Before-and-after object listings
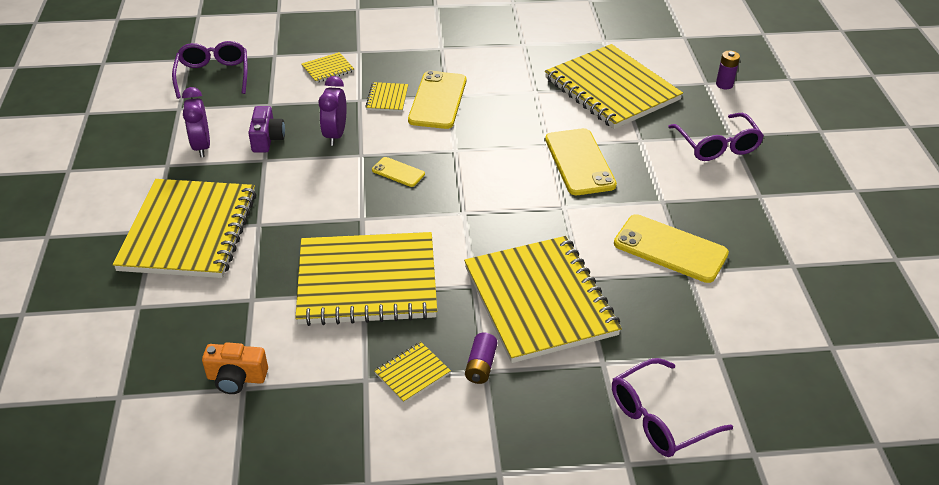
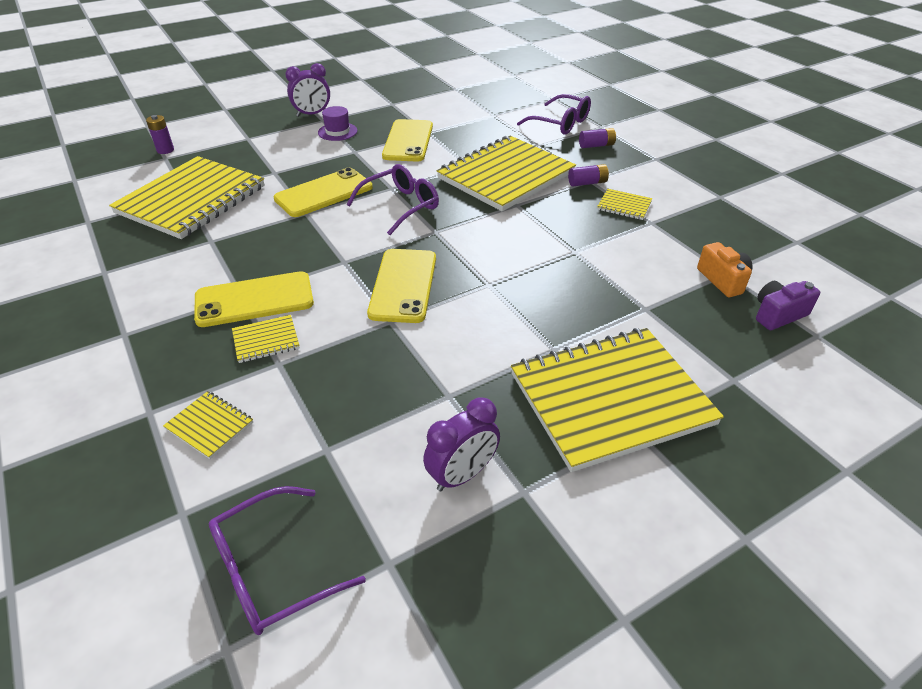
camera: 115 degrees left, 0 degrees up
(267, 139) = (407, 413): purple camera -> purple camera (778, 314)
(335, 135) = (364, 355): purple clock -> purple clock (312, 114)
(367, 282) = (562, 253): yellow notebook -> none
(398, 172) = (403, 285): yellow phone -> yellow phone, size x1.94
(571, 425) = (596, 145): none -> purple battery
(717, 146) = (266, 141): purple glasses -> purple glasses (401, 206)
(721, 200) = (337, 132): none -> purple hat

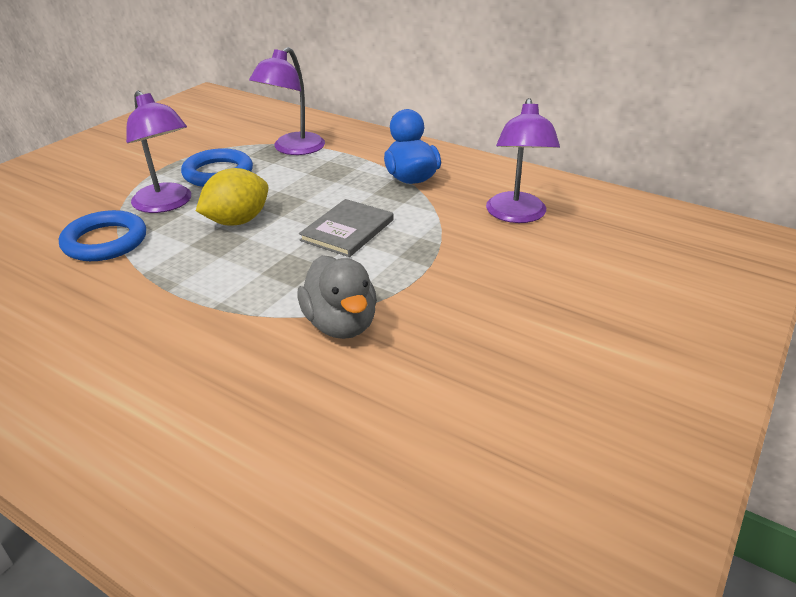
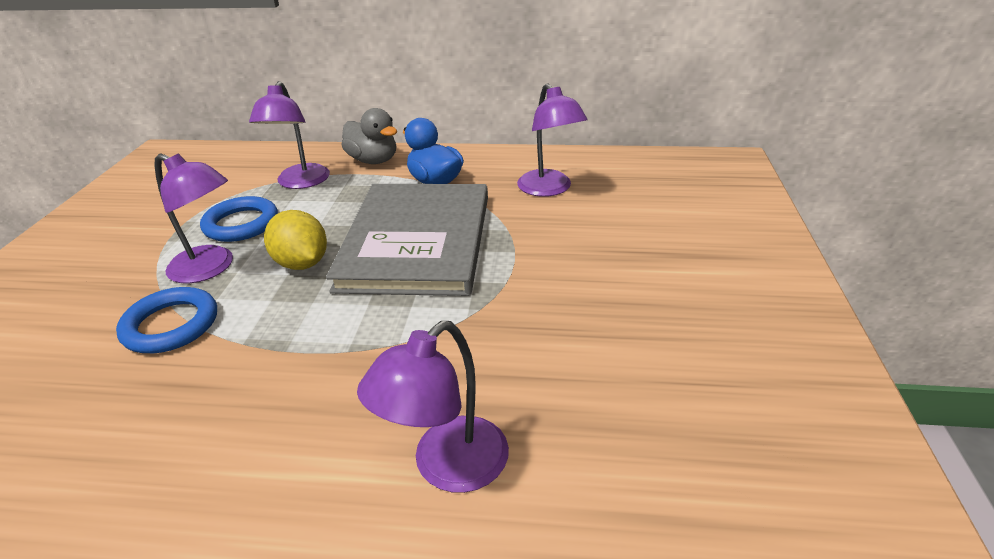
camera: 25 degrees left, 0 degrees up
(209, 434) = (447, 467): none -> purple lamp
(237, 221) = (302, 263): yellow lemon -> yellow lemon turned 60 degrees counterclockwise
(340, 324) = (482, 325): grey duck -> grey duck (373, 160)
(347, 230) = (417, 241): grey book -> grey book, size x2.20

[WHAT YOU NEED TO DO]
Copy exactly the lines from the line containing "(721, 200) = (337, 132): none -> purple hat" through the last line of the records above, both included, and leave out any pictures.

[EXPECTED ANSWER]
(721, 200) = (337, 132): none -> purple hat

camera: 25 degrees left, 0 degrees up
(209, 434) = (447, 467): none -> purple lamp
(237, 221) = (302, 263): yellow lemon -> yellow lemon turned 60 degrees counterclockwise
(340, 324) = (482, 325): grey duck -> grey duck (373, 160)
(347, 230) = (417, 241): grey book -> grey book, size x2.20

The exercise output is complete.